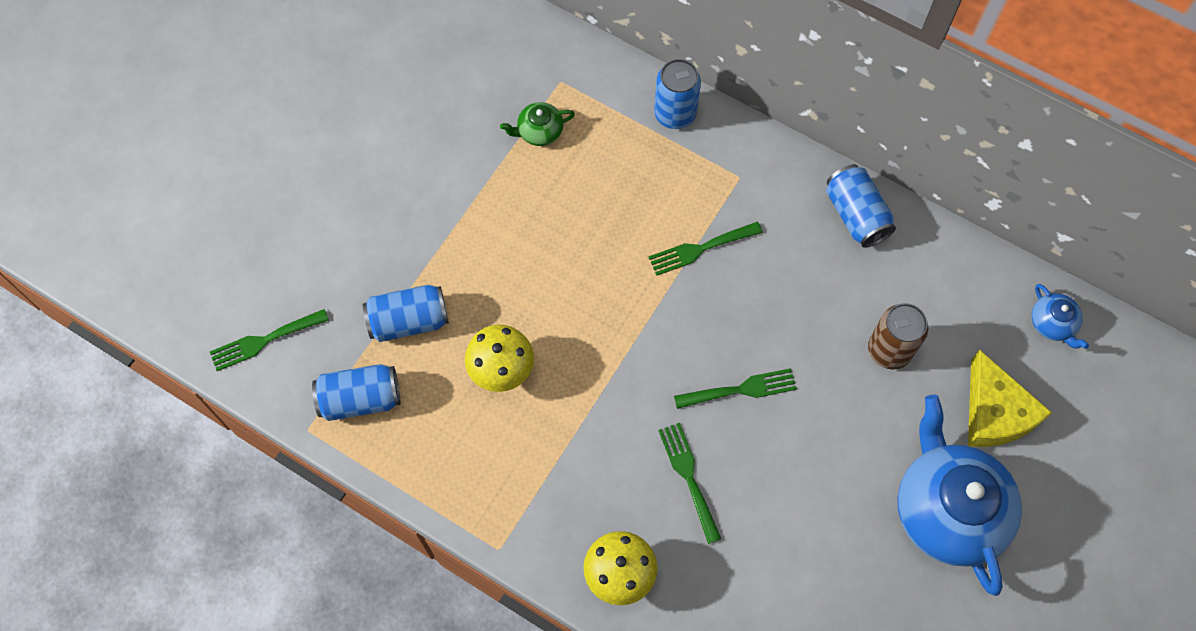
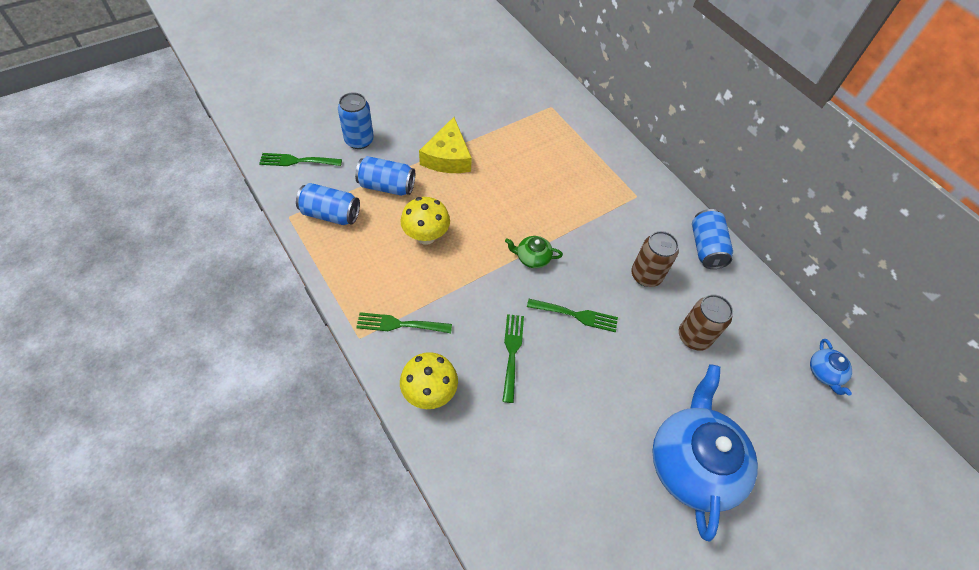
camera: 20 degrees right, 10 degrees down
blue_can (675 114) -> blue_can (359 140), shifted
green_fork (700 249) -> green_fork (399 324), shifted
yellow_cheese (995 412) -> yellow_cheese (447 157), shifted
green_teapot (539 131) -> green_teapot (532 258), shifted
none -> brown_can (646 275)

[Directions for this task]: Everything from the line containing "yellow_cheese (995 412)" through the last line of the records must be given again exactly; leave out all other lines.

[Response below]:
yellow_cheese (995 412) -> yellow_cheese (447 157), shifted
green_teapot (539 131) -> green_teapot (532 258), shifted
none -> brown_can (646 275)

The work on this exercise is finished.